──────── RECORDS FOR PROCESSING
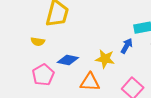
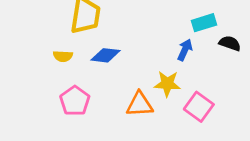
yellow star: (105, 59) -> (167, 84), moved
blue diamond: (68, 60) -> (105, 55), moved

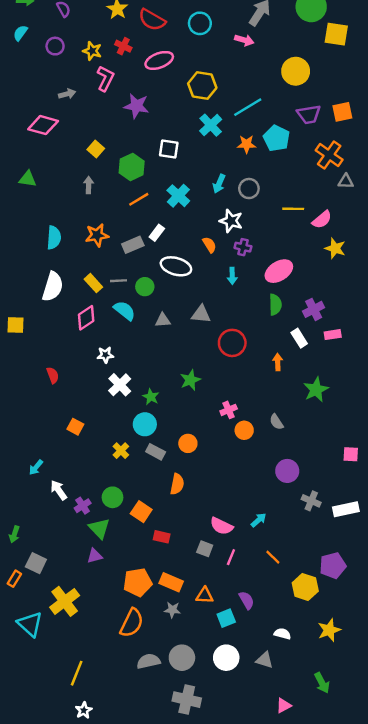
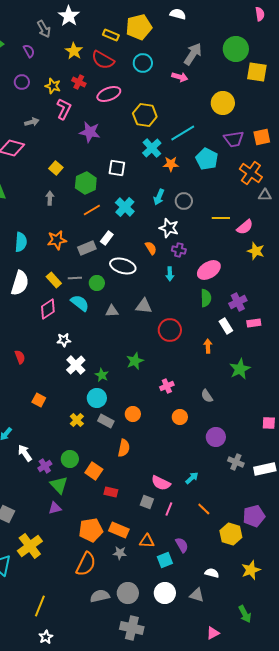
orange star: (247, 144) -> (171, 164), moved
orange circle: (244, 430) -> (180, 417), moved

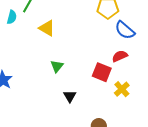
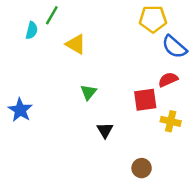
red square: (102, 72) -> (145, 100), turned -30
yellow cross: (122, 89) -> (171, 121), turned -35

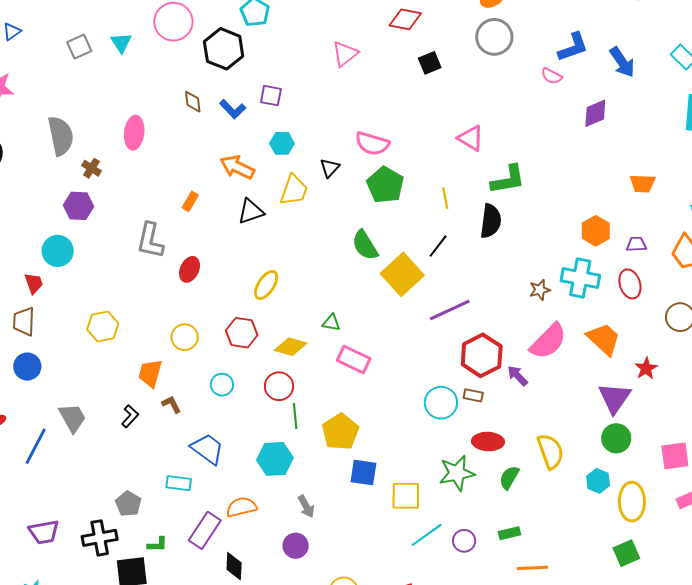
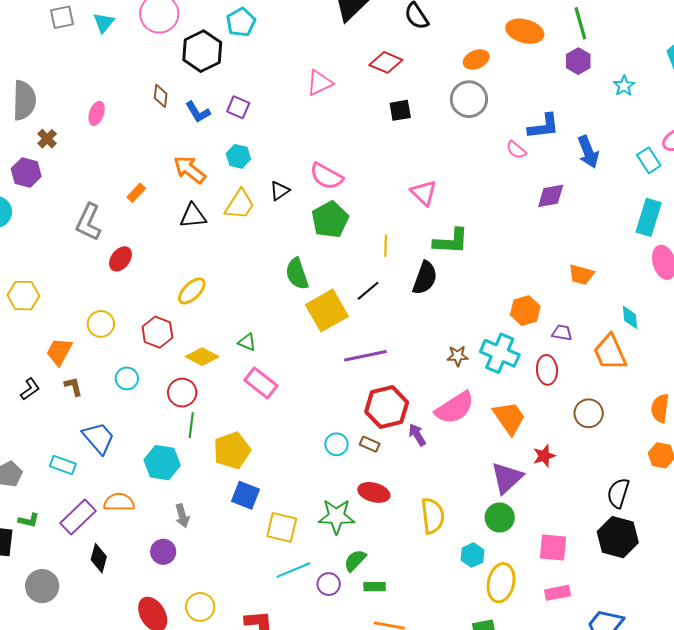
pink ellipse: (134, 133) -> (97, 113), size x0.7
cyan circle: (441, 403) -> (336, 444), size x0.7
green semicircle: (509, 477) -> (355, 560), moved

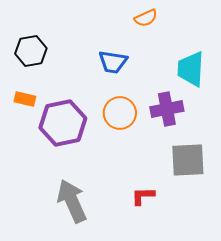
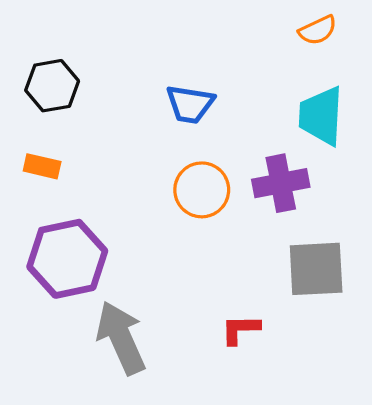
orange semicircle: (146, 18) -> (318, 30), moved
purple hexagon: (63, 123) -> (67, 259), moved

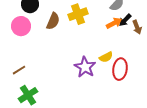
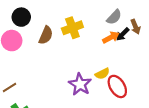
brown arrow: (137, 27) -> (135, 27), moved
red ellipse: (120, 69) -> (117, 86), turned -40

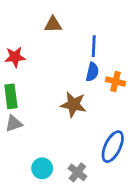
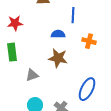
blue semicircle: (92, 72) -> (58, 34), moved, turned -104
gray triangle: (14, 124) -> (32, 75), moved

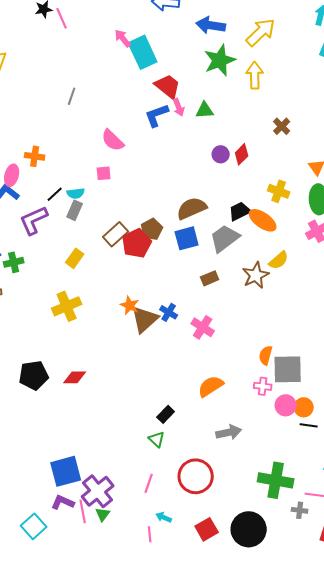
────────────────
DESCRIPTION OF THE TASK
Tally every line in the listing above that contains "star", then state only the total.

COMPLETED TASK
2